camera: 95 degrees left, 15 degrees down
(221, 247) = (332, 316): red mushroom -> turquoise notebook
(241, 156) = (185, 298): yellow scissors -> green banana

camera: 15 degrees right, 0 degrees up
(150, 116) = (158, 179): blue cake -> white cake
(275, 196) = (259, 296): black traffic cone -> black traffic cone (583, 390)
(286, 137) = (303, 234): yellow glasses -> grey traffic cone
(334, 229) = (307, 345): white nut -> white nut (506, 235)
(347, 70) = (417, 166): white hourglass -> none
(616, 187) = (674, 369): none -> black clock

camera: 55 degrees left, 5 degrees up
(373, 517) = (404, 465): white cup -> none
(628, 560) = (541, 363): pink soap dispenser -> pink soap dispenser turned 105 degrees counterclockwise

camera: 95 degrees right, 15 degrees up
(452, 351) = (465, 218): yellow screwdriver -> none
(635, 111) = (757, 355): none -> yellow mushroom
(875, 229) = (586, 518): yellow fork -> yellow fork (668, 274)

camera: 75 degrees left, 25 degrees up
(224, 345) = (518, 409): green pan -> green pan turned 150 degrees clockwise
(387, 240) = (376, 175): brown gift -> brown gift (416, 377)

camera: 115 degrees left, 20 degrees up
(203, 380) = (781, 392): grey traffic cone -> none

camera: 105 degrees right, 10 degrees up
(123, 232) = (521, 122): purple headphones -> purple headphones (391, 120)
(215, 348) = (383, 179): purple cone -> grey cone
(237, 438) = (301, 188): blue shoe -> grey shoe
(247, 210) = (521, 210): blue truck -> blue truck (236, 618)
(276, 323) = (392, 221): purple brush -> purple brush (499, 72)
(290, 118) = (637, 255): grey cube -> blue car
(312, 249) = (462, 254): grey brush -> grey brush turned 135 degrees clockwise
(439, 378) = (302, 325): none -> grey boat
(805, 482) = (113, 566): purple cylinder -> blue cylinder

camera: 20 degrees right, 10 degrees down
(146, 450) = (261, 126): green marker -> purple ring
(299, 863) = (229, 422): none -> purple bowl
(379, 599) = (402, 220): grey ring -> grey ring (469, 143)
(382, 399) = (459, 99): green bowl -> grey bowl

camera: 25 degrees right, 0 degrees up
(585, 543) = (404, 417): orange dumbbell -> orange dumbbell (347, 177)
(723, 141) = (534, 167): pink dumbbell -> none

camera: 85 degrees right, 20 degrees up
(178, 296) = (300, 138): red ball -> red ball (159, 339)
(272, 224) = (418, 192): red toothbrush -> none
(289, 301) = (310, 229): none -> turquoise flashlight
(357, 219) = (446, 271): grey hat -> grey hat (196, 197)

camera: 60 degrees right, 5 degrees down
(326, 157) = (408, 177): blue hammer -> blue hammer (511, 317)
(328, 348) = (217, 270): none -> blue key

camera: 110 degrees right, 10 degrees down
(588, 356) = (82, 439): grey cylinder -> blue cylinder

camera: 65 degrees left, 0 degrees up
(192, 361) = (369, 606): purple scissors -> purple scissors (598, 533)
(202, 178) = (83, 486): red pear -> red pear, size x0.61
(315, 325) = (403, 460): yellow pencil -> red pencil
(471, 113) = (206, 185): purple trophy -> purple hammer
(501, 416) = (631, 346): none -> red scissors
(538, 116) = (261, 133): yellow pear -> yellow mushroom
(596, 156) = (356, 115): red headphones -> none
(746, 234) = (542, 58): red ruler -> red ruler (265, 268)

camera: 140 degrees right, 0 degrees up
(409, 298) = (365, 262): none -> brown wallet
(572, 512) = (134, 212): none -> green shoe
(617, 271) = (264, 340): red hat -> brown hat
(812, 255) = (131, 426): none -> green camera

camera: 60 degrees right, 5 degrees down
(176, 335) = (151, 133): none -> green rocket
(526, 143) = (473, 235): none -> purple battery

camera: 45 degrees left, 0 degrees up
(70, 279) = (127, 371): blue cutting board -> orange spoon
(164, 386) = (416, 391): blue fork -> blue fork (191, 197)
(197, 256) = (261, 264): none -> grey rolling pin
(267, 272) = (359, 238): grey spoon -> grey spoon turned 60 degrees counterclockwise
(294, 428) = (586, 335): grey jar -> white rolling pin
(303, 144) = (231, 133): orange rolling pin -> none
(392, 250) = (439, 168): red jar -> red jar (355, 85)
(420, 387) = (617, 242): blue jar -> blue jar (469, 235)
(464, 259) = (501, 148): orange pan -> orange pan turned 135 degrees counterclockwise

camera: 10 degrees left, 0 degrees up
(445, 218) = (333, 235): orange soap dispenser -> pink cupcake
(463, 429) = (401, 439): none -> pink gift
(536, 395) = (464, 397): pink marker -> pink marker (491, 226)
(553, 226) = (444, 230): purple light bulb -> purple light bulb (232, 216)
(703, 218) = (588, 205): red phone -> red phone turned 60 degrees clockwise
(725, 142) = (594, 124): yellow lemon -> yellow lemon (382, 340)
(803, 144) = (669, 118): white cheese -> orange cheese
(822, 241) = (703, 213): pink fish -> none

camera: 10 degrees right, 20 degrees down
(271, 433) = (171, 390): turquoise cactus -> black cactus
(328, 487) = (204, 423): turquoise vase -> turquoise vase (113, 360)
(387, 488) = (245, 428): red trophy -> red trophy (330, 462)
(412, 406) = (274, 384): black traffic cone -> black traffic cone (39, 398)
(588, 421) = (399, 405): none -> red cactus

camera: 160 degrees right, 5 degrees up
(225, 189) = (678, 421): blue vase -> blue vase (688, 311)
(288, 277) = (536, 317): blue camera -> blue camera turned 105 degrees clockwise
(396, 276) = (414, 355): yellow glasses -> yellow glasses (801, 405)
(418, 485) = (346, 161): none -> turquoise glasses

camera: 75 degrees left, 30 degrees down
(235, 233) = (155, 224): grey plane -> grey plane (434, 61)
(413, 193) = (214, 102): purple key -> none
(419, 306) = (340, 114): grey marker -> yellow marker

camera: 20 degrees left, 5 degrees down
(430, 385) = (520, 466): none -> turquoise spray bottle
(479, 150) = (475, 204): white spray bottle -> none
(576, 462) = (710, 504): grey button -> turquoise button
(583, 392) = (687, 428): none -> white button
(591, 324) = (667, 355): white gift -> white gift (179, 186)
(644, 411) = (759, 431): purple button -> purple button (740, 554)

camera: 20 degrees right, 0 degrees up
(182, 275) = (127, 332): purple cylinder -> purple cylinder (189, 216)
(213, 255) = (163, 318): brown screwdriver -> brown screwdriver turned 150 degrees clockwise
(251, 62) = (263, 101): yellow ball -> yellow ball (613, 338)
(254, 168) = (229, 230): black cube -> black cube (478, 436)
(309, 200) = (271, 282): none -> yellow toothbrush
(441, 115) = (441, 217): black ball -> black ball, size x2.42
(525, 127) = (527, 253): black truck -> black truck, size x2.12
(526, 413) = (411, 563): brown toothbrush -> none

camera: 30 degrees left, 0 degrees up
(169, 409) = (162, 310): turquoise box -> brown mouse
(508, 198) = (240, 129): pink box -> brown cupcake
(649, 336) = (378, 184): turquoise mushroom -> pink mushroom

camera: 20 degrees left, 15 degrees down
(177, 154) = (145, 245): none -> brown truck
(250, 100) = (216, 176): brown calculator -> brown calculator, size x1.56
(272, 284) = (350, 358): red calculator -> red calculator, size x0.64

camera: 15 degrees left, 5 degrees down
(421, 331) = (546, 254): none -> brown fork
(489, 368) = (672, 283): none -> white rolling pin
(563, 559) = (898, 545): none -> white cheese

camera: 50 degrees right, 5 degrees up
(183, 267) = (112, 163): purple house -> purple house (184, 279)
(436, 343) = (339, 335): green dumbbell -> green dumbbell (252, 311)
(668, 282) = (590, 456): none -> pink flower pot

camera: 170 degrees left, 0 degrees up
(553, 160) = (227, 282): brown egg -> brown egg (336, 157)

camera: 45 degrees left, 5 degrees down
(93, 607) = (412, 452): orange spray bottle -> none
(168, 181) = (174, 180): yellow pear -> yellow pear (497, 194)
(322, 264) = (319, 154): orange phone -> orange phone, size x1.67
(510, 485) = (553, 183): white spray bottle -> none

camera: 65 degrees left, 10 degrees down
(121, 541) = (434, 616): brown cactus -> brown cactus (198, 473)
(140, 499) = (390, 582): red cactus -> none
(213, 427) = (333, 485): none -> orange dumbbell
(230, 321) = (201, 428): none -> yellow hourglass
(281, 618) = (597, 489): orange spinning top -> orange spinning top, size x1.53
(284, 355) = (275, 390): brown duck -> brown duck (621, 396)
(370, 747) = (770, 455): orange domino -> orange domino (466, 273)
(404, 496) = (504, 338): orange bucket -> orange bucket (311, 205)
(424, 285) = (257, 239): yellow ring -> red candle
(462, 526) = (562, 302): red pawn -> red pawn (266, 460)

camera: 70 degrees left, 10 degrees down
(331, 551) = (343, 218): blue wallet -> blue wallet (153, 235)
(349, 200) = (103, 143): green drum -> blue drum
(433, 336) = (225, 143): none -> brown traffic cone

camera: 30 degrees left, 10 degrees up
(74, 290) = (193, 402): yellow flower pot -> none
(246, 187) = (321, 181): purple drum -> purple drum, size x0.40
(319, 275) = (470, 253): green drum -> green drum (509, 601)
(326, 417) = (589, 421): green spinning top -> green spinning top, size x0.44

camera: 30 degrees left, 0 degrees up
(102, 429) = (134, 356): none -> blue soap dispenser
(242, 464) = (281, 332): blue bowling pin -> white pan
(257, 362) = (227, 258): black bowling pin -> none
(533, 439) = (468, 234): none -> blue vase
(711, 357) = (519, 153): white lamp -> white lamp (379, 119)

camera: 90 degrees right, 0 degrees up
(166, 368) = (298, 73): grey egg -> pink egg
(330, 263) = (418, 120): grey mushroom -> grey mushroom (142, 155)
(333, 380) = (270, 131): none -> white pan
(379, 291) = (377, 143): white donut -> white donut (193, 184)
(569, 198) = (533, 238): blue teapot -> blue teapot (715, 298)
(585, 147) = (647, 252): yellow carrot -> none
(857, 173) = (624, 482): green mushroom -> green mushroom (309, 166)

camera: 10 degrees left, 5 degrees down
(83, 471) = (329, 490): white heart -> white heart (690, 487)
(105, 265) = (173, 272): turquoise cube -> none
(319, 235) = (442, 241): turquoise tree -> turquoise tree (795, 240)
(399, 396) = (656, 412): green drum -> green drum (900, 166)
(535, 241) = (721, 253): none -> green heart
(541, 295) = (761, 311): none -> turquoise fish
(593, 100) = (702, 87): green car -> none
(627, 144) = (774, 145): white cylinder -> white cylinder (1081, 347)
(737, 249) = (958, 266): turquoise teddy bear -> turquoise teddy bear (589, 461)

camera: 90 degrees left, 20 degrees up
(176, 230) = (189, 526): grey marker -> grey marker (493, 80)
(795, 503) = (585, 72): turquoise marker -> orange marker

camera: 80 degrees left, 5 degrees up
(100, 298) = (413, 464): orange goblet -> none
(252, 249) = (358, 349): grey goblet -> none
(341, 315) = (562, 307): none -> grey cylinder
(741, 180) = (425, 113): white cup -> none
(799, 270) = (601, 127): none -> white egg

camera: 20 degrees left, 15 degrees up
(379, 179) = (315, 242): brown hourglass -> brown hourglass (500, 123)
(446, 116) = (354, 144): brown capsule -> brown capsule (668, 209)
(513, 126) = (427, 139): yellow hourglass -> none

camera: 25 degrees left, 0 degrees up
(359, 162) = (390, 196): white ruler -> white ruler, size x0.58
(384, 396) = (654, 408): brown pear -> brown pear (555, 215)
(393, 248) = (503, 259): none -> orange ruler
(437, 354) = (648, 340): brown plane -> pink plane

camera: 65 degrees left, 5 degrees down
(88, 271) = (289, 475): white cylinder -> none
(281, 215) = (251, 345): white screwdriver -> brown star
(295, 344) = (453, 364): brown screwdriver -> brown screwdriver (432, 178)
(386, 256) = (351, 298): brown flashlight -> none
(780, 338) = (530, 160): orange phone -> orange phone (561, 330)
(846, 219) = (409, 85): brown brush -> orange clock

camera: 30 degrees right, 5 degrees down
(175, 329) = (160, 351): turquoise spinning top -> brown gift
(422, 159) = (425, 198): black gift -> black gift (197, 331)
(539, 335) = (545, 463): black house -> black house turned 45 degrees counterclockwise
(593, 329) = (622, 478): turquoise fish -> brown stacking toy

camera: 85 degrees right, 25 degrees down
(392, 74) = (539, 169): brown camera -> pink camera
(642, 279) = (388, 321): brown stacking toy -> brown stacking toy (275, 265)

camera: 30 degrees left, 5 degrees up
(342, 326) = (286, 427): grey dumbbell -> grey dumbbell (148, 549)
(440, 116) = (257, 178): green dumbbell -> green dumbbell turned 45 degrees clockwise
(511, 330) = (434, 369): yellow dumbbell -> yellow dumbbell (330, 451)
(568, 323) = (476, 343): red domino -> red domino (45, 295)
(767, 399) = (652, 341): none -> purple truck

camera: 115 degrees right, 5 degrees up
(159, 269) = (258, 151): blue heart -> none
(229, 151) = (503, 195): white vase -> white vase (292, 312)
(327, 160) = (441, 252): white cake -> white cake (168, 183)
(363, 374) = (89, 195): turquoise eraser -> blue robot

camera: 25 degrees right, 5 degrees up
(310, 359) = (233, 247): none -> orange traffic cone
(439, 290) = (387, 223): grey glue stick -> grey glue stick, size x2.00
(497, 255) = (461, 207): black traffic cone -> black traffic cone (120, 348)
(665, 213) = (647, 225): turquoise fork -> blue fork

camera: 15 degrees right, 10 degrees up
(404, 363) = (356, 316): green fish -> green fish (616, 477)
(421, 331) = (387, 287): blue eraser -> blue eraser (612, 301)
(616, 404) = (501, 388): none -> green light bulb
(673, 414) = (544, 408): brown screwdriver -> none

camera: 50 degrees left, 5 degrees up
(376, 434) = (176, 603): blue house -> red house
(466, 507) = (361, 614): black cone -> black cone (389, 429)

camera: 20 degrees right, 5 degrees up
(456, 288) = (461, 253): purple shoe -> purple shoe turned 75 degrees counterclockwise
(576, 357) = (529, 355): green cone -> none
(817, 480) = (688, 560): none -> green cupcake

• • •

- **About this task**: Which lines above run from the one containing "(213, 427) = (333, 485): none" down to the one containing "camera: 30 degrees left, 10 degrees up"? Repeat exactly those, both ends included, and nothing else.

- **Output of the task**:
(213, 427) = (333, 485): none -> orange dumbbell
(230, 321) = (201, 428): none -> yellow hourglass
(281, 618) = (597, 489): orange spinning top -> orange spinning top, size x1.53
(284, 355) = (275, 390): brown duck -> brown duck (621, 396)
(370, 747) = (770, 455): orange domino -> orange domino (466, 273)
(404, 496) = (504, 338): orange bucket -> orange bucket (311, 205)
(424, 285) = (257, 239): yellow ring -> red candle
(462, 526) = (562, 302): red pawn -> red pawn (266, 460)

camera: 70 degrees left, 10 degrees down
(331, 551) = (343, 218): blue wallet -> blue wallet (153, 235)
(349, 200) = (103, 143): green drum -> blue drum
(433, 336) = (225, 143): none -> brown traffic cone

camera: 30 degrees left, 10 degrees up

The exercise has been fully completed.